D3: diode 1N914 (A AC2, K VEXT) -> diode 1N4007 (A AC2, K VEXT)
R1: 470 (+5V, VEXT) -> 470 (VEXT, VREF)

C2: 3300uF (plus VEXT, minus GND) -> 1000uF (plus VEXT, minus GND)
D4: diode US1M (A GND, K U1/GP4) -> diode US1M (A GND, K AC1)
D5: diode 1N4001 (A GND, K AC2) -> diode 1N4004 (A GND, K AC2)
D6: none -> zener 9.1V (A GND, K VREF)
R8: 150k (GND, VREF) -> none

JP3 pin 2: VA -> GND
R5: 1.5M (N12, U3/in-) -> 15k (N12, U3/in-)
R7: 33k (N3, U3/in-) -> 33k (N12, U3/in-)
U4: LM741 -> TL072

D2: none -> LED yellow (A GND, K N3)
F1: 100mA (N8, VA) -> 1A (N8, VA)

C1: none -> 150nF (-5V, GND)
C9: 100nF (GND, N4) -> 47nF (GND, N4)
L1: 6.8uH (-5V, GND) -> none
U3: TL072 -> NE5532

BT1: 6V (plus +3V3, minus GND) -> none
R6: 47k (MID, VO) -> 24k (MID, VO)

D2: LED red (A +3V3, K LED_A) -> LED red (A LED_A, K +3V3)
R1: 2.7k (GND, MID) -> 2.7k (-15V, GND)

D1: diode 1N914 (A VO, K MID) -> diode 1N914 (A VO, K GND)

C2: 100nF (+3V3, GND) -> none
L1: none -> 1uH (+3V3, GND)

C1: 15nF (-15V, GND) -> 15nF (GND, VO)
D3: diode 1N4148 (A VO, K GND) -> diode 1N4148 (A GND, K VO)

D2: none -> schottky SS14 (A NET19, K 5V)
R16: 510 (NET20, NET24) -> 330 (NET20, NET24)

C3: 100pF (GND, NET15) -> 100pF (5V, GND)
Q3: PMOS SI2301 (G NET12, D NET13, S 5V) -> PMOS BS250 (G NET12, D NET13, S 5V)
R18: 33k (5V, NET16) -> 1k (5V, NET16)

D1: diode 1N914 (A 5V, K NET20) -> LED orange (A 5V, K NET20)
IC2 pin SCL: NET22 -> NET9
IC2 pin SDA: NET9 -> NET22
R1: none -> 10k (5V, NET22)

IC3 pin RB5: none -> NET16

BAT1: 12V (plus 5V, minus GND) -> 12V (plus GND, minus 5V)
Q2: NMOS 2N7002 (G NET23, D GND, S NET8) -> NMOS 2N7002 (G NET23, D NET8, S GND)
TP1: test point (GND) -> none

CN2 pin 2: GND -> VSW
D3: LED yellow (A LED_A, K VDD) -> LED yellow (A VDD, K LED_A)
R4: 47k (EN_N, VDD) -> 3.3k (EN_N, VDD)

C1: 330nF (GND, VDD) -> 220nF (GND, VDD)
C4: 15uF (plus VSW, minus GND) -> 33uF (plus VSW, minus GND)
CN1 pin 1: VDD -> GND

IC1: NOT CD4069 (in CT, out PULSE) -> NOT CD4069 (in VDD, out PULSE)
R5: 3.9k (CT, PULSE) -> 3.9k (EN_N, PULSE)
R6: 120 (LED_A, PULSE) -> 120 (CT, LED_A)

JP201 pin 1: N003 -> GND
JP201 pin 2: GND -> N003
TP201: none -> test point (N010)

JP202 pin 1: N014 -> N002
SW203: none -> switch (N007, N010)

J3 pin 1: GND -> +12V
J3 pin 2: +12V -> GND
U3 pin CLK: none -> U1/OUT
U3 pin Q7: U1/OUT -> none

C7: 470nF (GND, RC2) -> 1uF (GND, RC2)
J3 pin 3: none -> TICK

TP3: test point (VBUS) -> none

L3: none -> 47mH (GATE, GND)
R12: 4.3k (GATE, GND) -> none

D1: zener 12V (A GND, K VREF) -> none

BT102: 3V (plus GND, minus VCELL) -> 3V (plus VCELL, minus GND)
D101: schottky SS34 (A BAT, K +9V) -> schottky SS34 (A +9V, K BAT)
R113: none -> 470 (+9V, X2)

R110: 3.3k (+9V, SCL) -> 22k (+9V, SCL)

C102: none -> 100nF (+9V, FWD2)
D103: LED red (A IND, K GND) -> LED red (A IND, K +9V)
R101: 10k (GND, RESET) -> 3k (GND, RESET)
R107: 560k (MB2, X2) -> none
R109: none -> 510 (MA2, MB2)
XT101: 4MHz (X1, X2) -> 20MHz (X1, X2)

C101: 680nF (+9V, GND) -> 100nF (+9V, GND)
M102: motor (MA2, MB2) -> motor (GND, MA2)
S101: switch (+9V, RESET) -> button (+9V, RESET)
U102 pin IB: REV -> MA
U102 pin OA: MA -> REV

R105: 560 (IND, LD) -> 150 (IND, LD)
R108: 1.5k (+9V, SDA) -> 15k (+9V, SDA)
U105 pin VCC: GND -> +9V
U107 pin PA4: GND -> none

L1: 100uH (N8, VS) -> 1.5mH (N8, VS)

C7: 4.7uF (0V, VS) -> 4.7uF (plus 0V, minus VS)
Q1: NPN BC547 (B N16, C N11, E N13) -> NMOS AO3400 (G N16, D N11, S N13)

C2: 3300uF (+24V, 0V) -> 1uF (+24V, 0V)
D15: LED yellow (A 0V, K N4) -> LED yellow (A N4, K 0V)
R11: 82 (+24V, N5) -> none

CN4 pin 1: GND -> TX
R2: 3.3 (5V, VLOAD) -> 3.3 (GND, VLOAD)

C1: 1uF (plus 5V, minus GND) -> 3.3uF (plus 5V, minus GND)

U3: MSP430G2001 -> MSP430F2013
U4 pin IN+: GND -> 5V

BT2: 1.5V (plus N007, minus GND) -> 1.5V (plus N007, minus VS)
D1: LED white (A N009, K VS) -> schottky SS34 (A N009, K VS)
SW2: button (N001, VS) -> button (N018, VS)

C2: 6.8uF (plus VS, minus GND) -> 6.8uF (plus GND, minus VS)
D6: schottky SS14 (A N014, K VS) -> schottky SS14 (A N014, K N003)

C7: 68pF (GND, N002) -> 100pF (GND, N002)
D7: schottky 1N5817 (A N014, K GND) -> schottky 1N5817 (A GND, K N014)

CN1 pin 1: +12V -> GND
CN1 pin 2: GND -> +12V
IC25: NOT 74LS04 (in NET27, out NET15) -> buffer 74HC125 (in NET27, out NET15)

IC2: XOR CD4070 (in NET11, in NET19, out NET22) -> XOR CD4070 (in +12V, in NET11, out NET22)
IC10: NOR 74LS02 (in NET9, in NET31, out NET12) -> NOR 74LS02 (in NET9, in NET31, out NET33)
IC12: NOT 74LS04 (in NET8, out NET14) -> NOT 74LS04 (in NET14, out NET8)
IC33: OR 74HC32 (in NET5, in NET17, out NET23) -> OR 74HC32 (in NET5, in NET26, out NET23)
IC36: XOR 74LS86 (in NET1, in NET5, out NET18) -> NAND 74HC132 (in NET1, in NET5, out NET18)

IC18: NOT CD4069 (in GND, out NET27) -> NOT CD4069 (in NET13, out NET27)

--- Task to complete ---
From the line holding "IC2: XOR CD4070" down to the final line above, copy each line exactly, and leave out everything before it.

--- Response for this exercise ---
IC2: XOR CD4070 (in NET11, in NET19, out NET22) -> XOR CD4070 (in +12V, in NET11, out NET22)
IC10: NOR 74LS02 (in NET9, in NET31, out NET12) -> NOR 74LS02 (in NET9, in NET31, out NET33)
IC12: NOT 74LS04 (in NET8, out NET14) -> NOT 74LS04 (in NET14, out NET8)
IC33: OR 74HC32 (in NET5, in NET17, out NET23) -> OR 74HC32 (in NET5, in NET26, out NET23)
IC36: XOR 74LS86 (in NET1, in NET5, out NET18) -> NAND 74HC132 (in NET1, in NET5, out NET18)

IC18: NOT CD4069 (in GND, out NET27) -> NOT CD4069 (in NET13, out NET27)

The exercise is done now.